## AIM OF THE EXERCISE
Transcribe exactly everything in the data below from the line containing "R6: 47k (+3V3, EN_N) -> 4.7k (+3V3, EN_N)" down to the line containing "F2: 5A (GND, U2/DOUT) -> none", both lines included and nothing further.

## INPUT

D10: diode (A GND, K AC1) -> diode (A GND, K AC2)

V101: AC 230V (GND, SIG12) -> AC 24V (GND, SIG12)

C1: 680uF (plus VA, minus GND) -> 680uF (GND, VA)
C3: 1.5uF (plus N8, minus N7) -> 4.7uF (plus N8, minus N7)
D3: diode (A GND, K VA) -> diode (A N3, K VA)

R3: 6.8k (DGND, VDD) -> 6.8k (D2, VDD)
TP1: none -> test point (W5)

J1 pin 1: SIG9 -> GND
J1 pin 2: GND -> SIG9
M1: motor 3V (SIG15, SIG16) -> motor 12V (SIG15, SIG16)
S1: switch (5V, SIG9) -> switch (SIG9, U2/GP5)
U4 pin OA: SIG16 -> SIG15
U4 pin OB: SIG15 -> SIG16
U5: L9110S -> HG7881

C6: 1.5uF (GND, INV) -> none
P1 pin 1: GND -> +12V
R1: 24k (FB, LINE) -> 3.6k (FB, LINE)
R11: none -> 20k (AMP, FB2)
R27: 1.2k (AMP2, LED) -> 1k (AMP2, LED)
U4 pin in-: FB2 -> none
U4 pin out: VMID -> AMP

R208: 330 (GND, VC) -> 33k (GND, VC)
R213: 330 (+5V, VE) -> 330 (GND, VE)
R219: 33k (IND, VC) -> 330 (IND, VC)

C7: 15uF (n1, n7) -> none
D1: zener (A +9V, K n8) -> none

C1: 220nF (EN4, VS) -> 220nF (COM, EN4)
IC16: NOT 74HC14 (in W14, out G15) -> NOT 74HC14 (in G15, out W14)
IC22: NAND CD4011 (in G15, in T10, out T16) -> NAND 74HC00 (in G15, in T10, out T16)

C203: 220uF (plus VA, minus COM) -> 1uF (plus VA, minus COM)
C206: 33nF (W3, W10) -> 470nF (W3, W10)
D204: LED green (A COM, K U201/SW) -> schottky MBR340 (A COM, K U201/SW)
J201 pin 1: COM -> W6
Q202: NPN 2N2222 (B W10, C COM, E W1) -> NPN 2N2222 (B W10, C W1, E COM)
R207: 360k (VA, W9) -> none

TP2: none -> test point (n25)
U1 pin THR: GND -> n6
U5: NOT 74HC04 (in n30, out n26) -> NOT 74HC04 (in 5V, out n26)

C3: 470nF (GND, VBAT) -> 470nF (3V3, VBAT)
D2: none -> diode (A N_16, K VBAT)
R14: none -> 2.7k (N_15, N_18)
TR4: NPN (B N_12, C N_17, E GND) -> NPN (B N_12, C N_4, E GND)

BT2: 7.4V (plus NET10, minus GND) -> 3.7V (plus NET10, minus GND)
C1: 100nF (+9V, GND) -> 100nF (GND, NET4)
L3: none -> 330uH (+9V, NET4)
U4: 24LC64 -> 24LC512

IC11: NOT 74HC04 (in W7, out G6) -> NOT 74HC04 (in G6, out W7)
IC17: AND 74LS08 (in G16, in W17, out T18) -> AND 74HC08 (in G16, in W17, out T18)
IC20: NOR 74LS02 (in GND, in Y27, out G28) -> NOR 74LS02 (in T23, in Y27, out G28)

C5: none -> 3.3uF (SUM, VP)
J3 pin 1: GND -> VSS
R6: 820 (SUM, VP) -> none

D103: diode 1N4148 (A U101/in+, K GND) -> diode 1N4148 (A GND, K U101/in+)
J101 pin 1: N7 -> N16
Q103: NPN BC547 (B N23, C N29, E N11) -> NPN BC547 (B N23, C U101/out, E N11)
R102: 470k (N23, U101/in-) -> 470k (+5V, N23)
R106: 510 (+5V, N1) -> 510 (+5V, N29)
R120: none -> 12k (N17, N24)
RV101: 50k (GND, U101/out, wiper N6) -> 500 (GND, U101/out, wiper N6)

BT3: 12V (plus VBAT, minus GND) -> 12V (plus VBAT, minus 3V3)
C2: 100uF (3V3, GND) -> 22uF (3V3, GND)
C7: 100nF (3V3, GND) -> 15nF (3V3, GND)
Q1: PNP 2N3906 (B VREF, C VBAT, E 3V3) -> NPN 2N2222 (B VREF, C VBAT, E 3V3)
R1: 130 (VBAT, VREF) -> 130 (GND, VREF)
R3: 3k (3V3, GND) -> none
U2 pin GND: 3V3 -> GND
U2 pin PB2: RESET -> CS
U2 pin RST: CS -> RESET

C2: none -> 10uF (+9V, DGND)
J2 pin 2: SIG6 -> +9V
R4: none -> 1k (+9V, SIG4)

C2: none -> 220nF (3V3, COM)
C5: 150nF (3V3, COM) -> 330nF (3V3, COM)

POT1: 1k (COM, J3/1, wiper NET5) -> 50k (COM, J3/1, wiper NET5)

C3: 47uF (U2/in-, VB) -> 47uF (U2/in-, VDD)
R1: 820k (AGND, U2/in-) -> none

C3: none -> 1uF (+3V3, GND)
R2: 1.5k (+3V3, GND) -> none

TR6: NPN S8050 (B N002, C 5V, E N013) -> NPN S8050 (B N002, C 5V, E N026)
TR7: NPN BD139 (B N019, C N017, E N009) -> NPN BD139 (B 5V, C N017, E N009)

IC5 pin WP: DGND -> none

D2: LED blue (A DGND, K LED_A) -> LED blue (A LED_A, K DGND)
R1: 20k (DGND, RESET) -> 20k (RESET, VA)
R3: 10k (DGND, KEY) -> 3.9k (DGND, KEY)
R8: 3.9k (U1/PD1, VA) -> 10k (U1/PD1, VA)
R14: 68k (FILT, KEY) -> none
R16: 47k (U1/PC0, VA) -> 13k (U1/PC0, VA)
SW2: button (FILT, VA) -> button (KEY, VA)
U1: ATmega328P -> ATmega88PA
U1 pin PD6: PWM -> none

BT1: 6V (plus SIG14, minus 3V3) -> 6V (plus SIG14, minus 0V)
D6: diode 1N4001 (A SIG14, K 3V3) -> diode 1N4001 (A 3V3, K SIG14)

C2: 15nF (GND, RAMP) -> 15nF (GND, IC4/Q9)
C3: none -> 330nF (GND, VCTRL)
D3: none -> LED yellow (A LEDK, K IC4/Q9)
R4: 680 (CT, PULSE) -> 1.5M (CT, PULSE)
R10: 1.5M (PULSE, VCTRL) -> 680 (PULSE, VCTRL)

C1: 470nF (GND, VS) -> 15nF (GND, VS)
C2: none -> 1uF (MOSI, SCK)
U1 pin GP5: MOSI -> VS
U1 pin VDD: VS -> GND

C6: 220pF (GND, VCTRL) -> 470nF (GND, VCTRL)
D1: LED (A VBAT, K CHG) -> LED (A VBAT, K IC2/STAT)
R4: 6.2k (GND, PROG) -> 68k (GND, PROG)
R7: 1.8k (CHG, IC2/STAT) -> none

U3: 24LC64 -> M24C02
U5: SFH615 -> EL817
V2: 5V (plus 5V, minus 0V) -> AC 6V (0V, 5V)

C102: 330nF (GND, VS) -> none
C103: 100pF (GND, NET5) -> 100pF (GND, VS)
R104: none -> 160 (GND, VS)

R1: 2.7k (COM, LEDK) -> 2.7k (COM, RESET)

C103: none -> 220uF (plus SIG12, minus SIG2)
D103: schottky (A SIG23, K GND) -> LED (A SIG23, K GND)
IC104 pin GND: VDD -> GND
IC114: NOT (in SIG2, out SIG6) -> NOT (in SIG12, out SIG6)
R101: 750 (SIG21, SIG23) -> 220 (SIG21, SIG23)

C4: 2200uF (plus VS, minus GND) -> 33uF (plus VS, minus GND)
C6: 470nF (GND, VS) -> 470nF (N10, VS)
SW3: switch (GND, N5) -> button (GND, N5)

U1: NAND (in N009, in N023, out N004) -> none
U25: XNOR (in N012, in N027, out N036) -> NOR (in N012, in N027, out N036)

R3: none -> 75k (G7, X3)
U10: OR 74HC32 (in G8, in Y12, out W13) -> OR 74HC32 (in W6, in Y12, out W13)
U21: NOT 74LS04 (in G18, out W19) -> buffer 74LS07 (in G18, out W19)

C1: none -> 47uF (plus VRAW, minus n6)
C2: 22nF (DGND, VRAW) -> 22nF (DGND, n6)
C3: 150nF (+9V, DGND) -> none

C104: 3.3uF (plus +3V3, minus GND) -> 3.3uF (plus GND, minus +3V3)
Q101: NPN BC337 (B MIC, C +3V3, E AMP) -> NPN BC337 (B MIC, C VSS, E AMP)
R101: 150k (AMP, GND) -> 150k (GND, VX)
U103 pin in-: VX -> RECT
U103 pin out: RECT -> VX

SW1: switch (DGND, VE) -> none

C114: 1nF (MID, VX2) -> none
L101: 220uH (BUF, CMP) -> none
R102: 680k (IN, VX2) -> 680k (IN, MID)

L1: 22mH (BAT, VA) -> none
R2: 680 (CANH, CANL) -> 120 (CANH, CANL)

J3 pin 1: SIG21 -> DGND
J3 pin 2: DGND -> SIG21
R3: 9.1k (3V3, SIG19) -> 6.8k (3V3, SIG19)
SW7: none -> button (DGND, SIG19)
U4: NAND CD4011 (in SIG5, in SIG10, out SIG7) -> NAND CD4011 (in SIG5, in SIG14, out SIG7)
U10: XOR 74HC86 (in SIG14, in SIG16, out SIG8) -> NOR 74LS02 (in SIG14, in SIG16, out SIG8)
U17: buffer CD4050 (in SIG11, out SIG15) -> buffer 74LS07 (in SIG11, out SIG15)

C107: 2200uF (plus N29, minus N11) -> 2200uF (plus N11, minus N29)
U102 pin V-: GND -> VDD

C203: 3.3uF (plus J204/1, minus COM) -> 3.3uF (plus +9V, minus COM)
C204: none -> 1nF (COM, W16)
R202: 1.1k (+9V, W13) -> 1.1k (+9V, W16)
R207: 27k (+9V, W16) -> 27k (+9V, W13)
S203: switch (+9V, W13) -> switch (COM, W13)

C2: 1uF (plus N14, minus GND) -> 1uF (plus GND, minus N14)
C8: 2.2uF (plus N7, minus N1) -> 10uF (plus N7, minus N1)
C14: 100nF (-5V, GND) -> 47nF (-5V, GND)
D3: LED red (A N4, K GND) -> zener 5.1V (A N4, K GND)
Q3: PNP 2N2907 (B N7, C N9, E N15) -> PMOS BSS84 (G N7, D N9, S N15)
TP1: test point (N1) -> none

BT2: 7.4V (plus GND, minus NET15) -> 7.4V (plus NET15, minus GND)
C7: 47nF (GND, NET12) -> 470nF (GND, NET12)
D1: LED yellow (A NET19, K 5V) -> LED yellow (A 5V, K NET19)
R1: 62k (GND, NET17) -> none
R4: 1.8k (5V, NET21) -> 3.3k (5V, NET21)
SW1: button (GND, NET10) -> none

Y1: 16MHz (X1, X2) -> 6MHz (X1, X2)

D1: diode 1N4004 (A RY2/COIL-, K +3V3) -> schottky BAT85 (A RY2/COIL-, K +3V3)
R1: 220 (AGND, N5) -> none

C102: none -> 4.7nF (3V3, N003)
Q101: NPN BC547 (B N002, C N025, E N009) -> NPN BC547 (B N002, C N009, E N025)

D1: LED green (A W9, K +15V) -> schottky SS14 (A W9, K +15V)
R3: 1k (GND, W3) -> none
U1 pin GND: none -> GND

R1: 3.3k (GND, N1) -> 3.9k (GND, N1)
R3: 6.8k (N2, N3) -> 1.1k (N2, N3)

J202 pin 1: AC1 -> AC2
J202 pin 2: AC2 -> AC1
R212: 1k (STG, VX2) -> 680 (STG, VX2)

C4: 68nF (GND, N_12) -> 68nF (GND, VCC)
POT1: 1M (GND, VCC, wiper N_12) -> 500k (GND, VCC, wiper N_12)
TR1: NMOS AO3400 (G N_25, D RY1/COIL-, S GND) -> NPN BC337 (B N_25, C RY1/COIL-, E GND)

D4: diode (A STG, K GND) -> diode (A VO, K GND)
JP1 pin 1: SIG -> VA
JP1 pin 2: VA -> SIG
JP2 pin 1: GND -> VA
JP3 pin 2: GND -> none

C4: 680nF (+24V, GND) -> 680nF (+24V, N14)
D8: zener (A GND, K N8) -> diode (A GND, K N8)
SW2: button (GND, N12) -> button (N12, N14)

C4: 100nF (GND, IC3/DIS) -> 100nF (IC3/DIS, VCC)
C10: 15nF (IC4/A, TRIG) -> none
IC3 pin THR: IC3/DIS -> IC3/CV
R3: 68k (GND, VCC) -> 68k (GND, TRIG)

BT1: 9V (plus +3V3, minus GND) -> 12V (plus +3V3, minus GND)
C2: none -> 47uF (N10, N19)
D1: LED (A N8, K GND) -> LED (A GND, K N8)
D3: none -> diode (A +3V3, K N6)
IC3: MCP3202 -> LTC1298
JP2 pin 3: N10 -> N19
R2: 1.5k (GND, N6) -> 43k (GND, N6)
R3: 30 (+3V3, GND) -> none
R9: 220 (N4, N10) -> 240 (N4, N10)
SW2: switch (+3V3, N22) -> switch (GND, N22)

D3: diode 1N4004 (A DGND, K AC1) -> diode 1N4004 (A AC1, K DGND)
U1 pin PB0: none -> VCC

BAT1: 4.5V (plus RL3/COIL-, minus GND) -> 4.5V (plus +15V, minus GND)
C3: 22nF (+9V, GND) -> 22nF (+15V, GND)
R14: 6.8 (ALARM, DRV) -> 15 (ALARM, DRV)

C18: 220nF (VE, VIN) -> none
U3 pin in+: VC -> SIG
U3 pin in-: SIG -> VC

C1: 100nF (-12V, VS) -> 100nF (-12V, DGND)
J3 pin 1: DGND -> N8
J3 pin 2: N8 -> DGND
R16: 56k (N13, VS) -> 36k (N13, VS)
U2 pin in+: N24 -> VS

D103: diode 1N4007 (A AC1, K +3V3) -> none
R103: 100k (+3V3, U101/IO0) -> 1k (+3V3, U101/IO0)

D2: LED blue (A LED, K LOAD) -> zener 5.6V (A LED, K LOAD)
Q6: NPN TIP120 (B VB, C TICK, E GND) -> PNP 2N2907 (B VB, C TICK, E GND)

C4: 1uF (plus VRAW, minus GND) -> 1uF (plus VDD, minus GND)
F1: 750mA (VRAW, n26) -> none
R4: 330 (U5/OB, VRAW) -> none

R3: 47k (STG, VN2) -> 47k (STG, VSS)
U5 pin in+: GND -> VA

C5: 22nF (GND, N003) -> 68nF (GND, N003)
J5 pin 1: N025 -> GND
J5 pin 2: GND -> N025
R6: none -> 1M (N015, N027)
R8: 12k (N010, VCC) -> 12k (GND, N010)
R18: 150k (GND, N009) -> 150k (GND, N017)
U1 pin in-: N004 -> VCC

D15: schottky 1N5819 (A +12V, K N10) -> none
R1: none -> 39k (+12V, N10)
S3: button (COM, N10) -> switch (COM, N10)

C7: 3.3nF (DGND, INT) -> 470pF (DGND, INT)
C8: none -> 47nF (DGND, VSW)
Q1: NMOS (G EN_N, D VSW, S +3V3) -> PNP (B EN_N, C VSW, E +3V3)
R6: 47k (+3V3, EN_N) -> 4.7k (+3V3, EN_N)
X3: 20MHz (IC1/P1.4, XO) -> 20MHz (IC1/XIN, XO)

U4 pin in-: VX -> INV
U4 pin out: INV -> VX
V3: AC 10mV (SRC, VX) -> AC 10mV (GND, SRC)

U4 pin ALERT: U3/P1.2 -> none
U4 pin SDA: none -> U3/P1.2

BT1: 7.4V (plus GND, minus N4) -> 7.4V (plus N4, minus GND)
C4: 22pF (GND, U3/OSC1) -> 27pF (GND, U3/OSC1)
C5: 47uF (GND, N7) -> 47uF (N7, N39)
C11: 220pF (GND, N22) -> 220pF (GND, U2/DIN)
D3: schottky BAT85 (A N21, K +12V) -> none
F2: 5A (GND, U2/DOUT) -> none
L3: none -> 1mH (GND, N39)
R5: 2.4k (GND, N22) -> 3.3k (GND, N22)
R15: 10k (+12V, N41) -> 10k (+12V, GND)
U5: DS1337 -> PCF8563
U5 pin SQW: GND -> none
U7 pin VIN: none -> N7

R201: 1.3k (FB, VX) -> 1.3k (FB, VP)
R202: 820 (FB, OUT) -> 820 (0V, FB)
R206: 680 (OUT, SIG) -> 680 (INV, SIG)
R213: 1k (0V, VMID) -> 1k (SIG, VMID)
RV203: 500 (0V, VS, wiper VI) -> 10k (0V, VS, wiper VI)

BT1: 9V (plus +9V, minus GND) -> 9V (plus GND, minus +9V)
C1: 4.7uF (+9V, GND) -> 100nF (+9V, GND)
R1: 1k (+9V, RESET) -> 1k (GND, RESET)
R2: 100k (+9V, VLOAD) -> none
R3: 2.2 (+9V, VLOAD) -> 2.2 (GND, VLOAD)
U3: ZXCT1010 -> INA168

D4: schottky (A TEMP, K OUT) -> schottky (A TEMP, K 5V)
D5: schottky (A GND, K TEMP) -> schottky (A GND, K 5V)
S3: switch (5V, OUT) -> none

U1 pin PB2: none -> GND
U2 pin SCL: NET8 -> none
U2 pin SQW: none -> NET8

## WRITTEN RESPONSE
R6: 47k (+3V3, EN_N) -> 4.7k (+3V3, EN_N)
X3: 20MHz (IC1/P1.4, XO) -> 20MHz (IC1/XIN, XO)

U4 pin in-: VX -> INV
U4 pin out: INV -> VX
V3: AC 10mV (SRC, VX) -> AC 10mV (GND, SRC)

U4 pin ALERT: U3/P1.2 -> none
U4 pin SDA: none -> U3/P1.2

BT1: 7.4V (plus GND, minus N4) -> 7.4V (plus N4, minus GND)
C4: 22pF (GND, U3/OSC1) -> 27pF (GND, U3/OSC1)
C5: 47uF (GND, N7) -> 47uF (N7, N39)
C11: 220pF (GND, N22) -> 220pF (GND, U2/DIN)
D3: schottky BAT85 (A N21, K +12V) -> none
F2: 5A (GND, U2/DOUT) -> none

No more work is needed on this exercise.